### WHAT IS REQUIRED:
Give back only the lines in the records below from the one with "PIXELS2 pin DIN: 3V3 -> D9" to the one with "STEPPER2 pin IN2: D2 -> D3", both inclusive, word for word.

### TASK INPUTS:
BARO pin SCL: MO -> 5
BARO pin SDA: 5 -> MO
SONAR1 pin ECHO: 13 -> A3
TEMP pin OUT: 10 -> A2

* * *

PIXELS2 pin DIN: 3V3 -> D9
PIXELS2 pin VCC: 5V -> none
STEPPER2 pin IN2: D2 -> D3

### ANSWER:
PIXELS2 pin DIN: 3V3 -> D9
PIXELS2 pin VCC: 5V -> none
STEPPER2 pin IN2: D2 -> D3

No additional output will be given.